### WHAT TO DO
Below are records; from the line containing "STEPPER pin IN1: 7 -> 2" through the very last line, output each line exactly. No pictures.

(Excerpts from a dataset)
* * * *
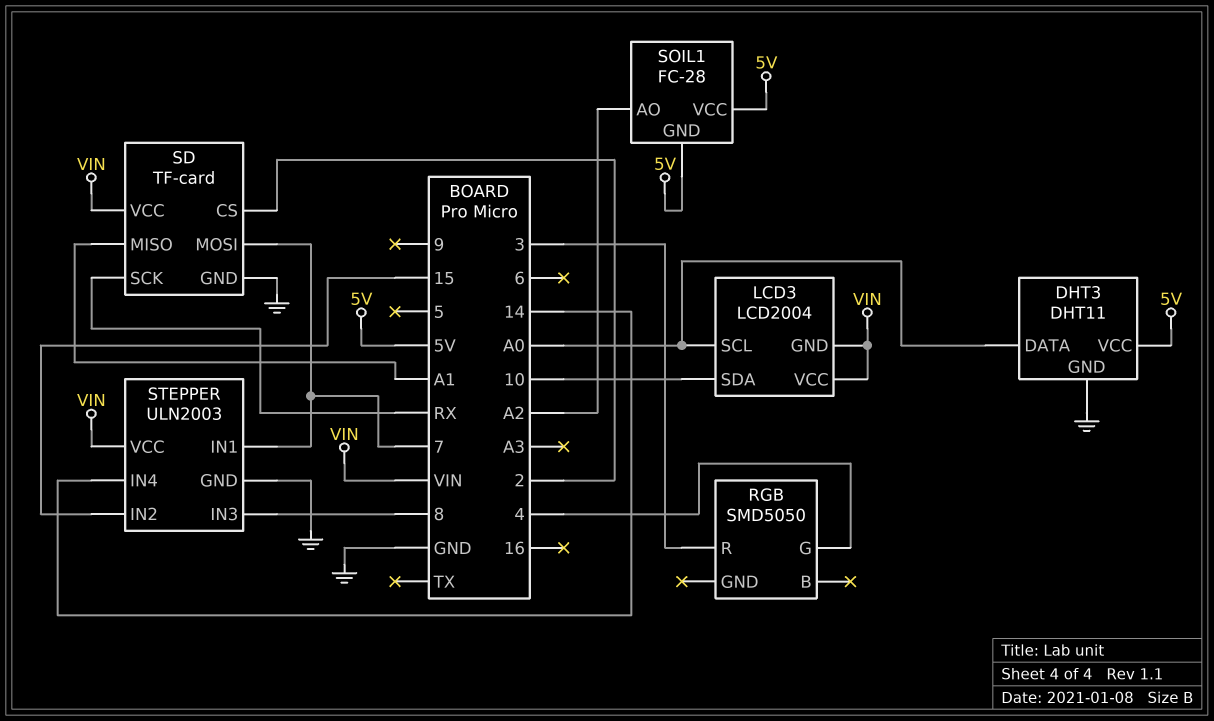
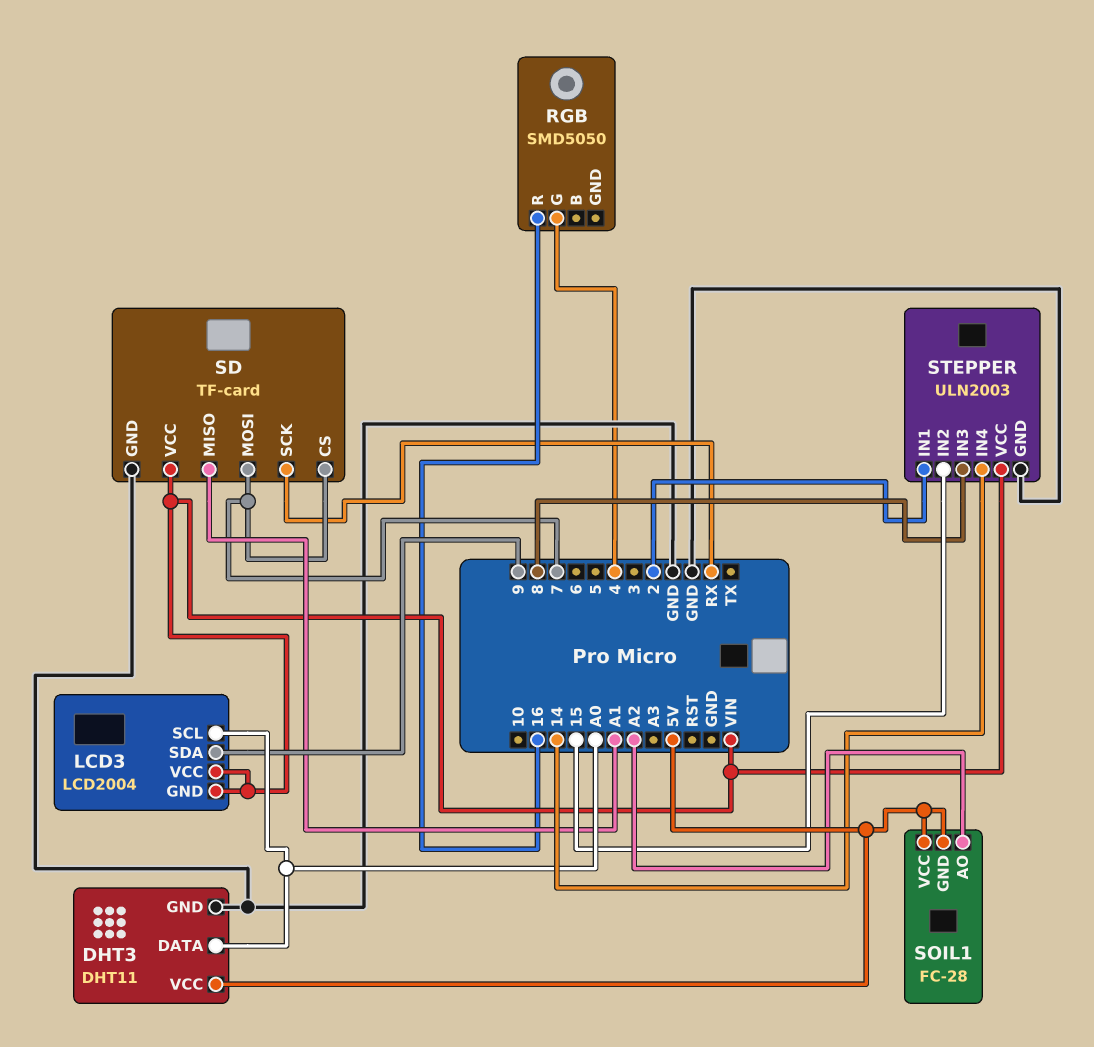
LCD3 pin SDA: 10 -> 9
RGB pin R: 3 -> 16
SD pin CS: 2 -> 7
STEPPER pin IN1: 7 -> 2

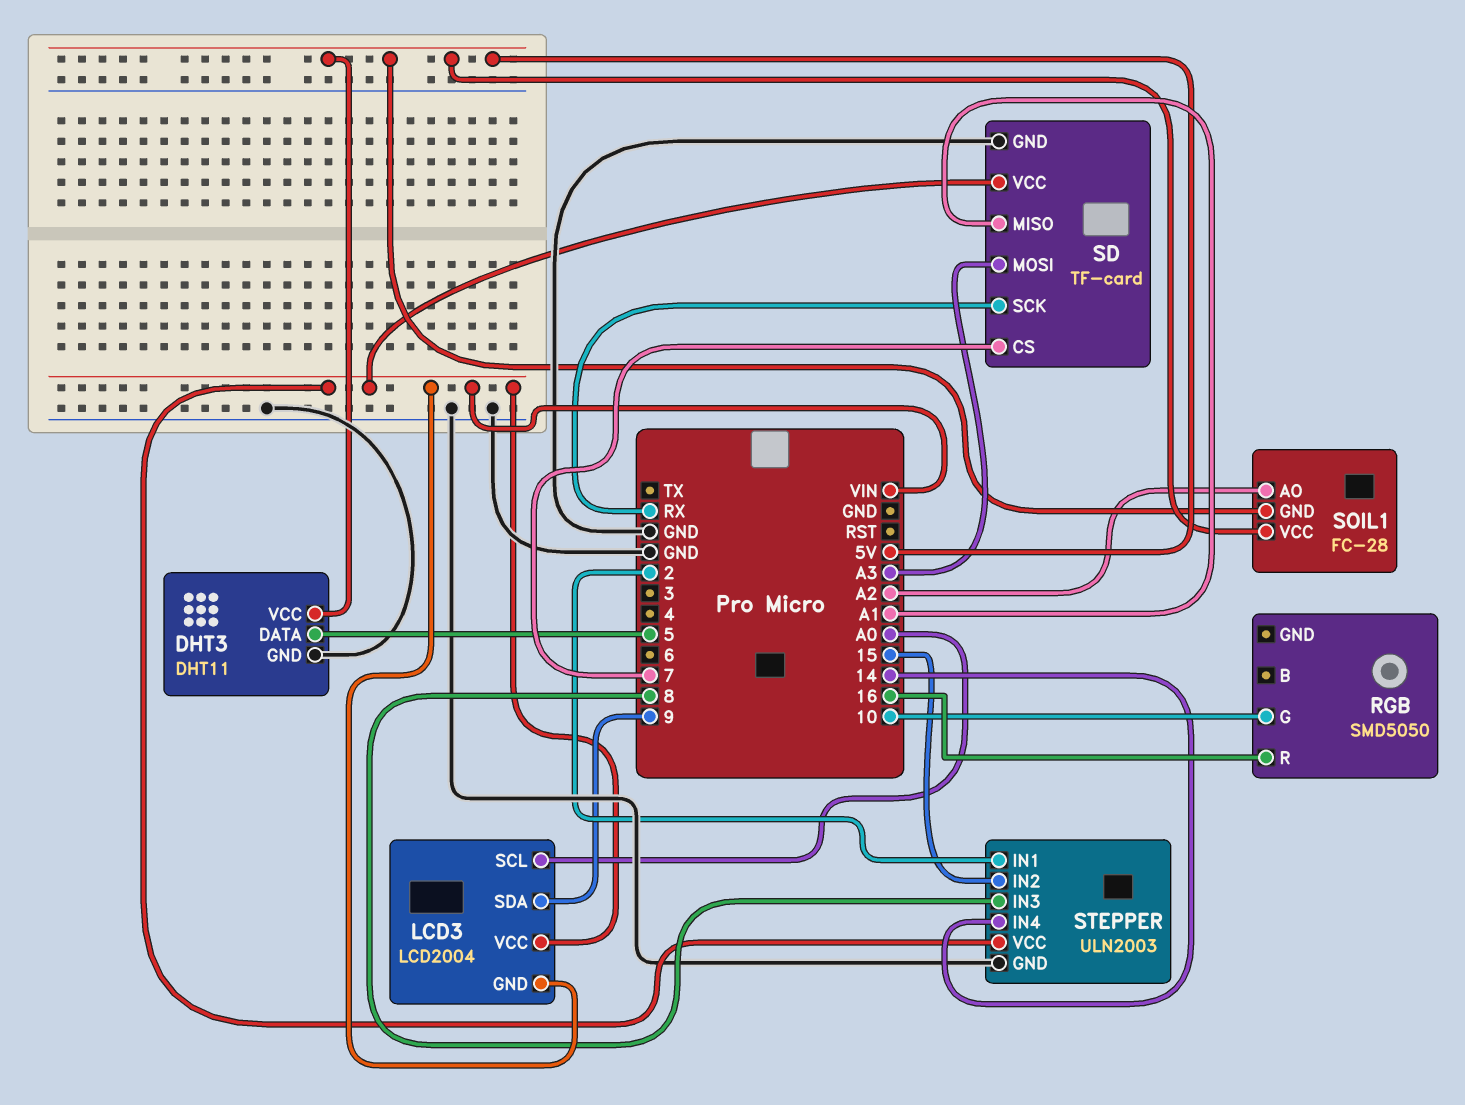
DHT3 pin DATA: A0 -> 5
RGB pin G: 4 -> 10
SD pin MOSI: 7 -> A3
* * * *
### EXERCISE SOLUTION
STEPPER pin IN1: 7 -> 2

DHT3 pin DATA: A0 -> 5
RGB pin G: 4 -> 10
SD pin MOSI: 7 -> A3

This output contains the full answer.